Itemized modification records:
━━━━━━━━━━━━━━━━━━━━━━━━━━━━━━

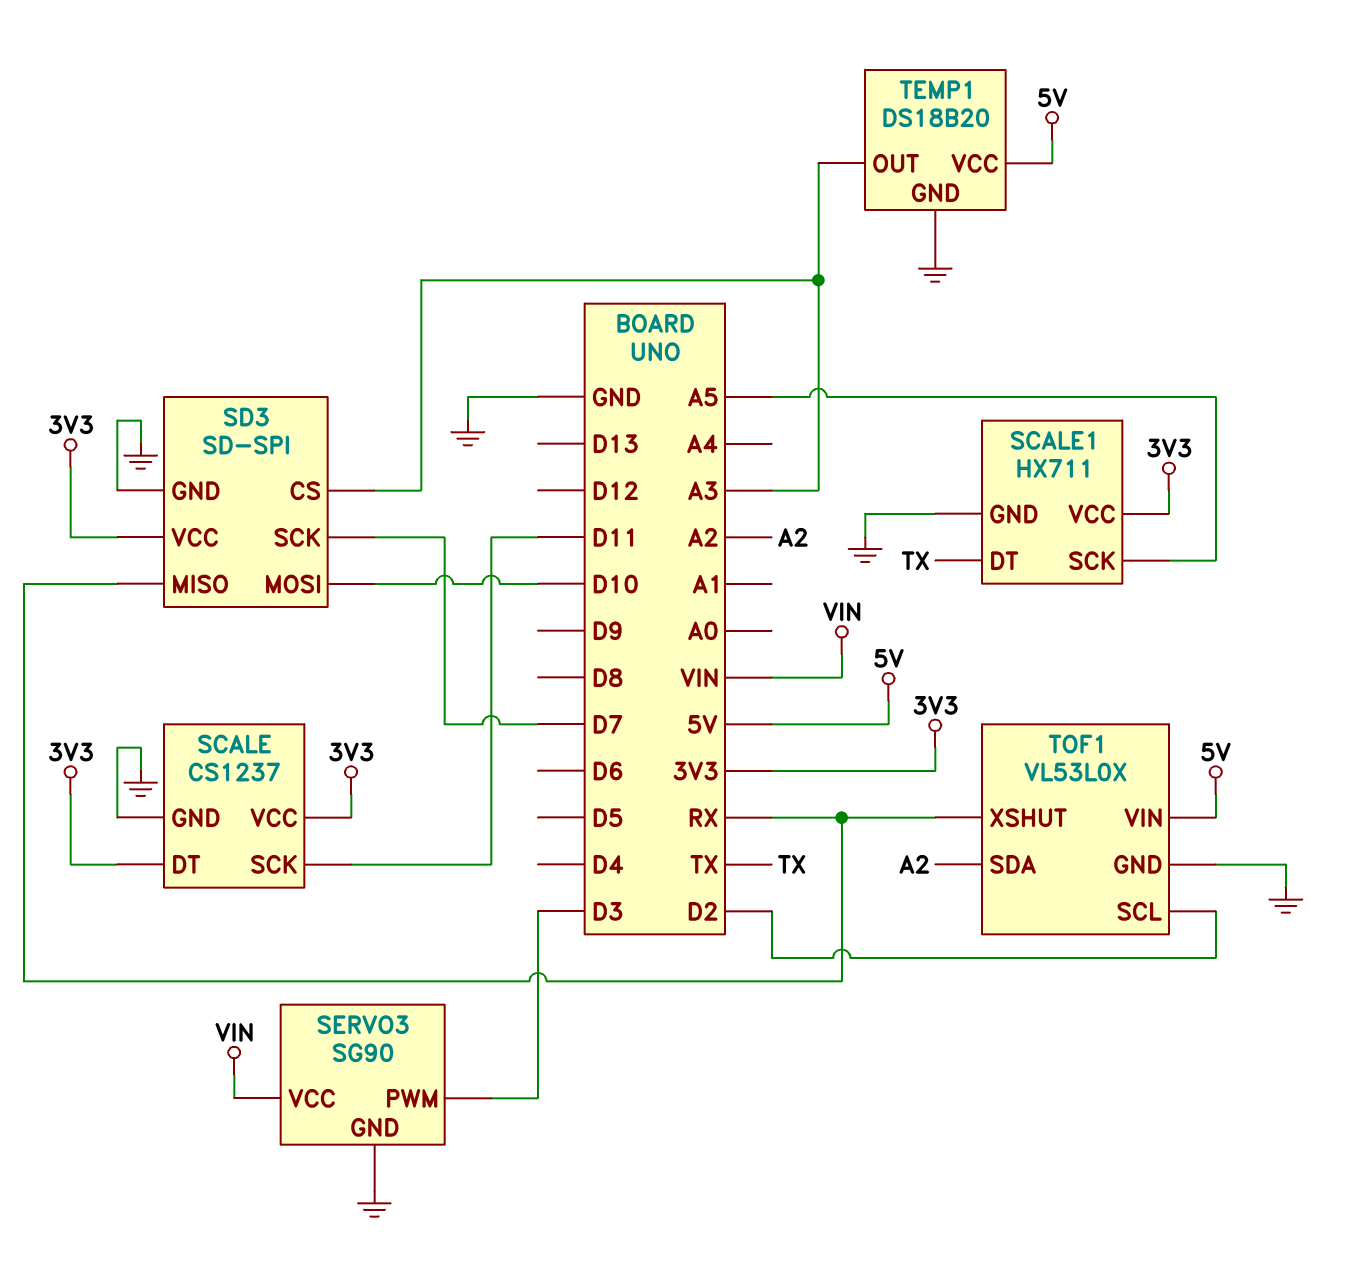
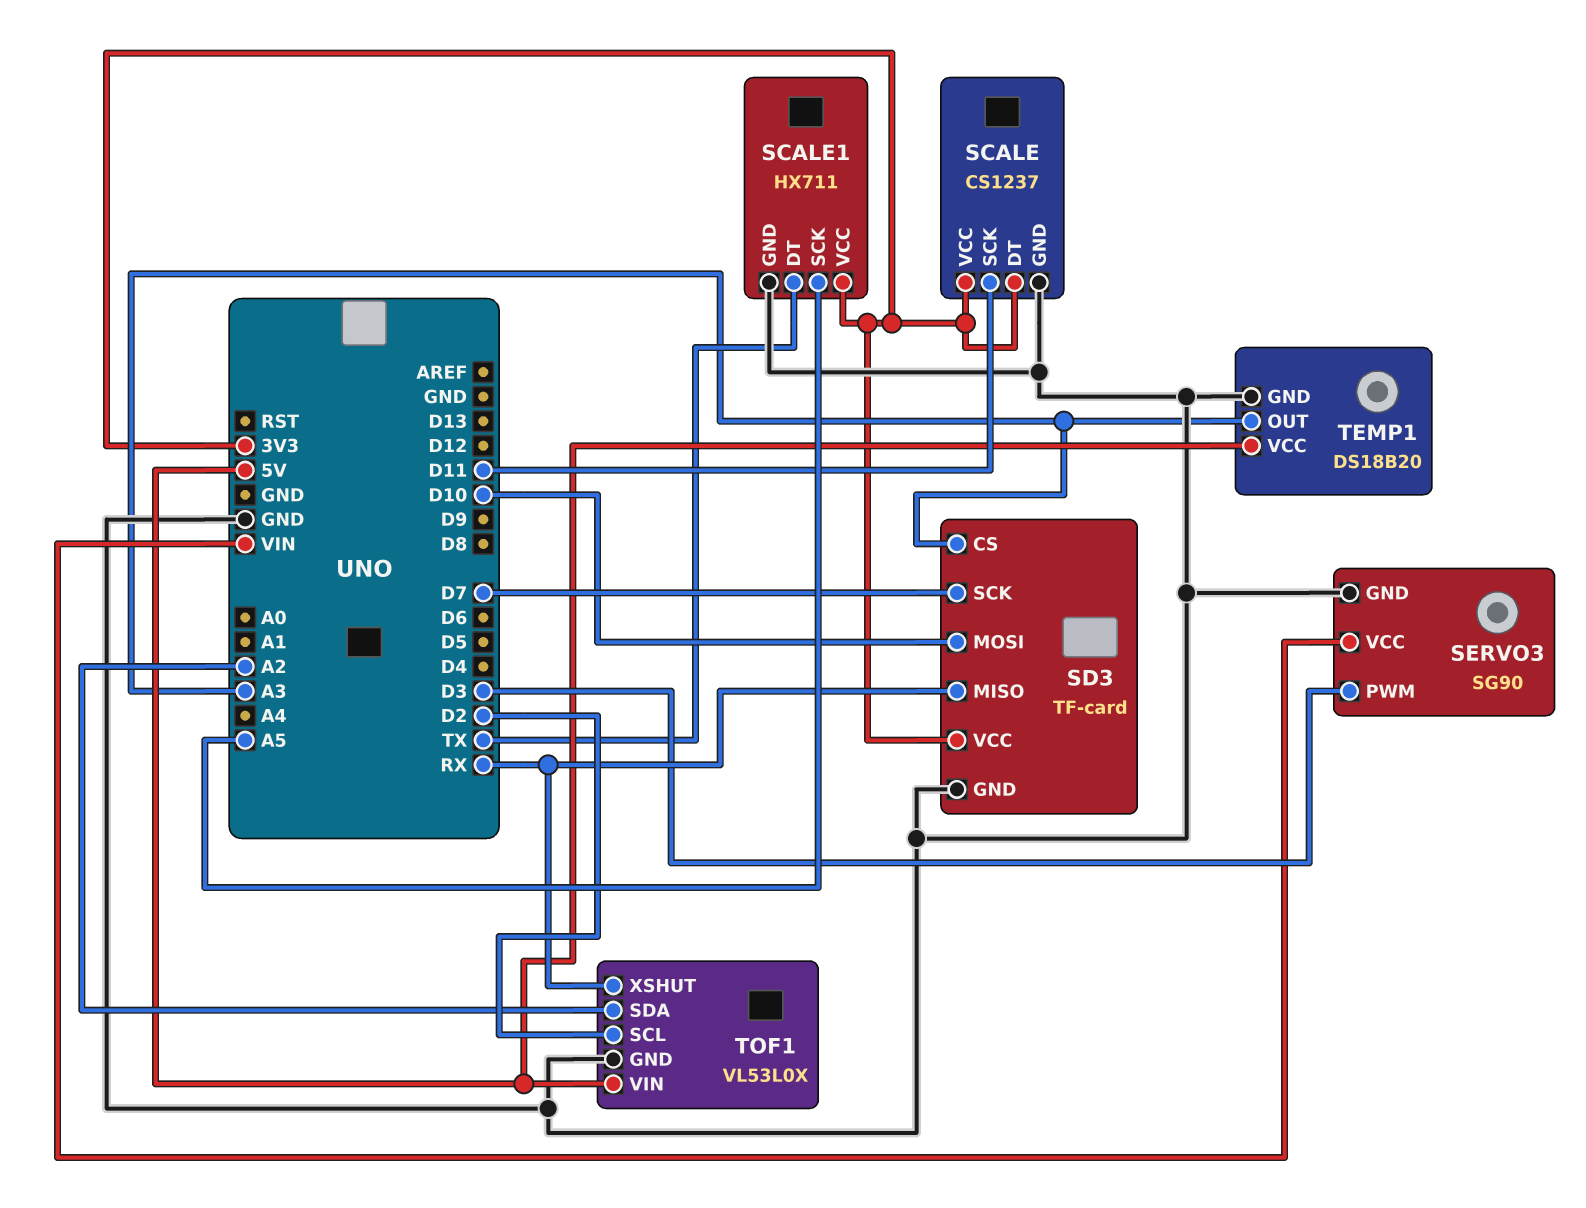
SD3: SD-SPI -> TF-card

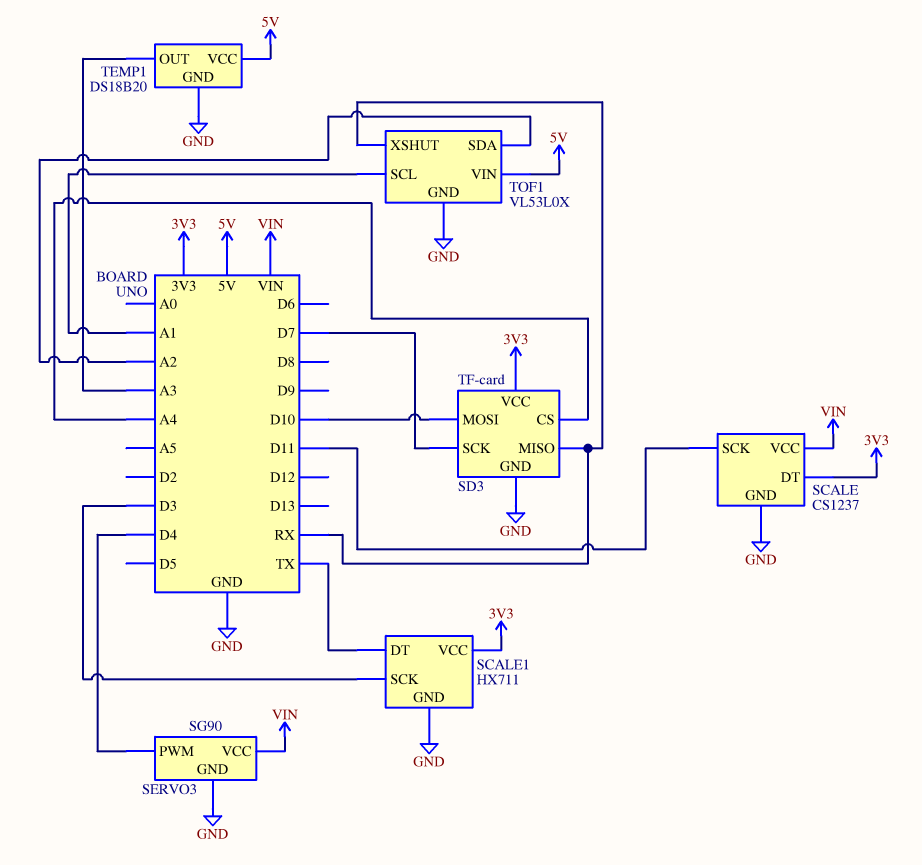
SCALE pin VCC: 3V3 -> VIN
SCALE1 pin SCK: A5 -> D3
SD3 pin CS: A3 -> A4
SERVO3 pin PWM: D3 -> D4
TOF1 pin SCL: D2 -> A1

━━━━━━━━━━━━━━━━━━━━━━━━━━━━━━

Take the line with "SCALE pin VCC: 3V3 -> VIN" and all lines after it through the end of the records, and write them out exactly; include nothing else.

== Response ==
SCALE pin VCC: 3V3 -> VIN
SCALE1 pin SCK: A5 -> D3
SD3 pin CS: A3 -> A4
SERVO3 pin PWM: D3 -> D4
TOF1 pin SCL: D2 -> A1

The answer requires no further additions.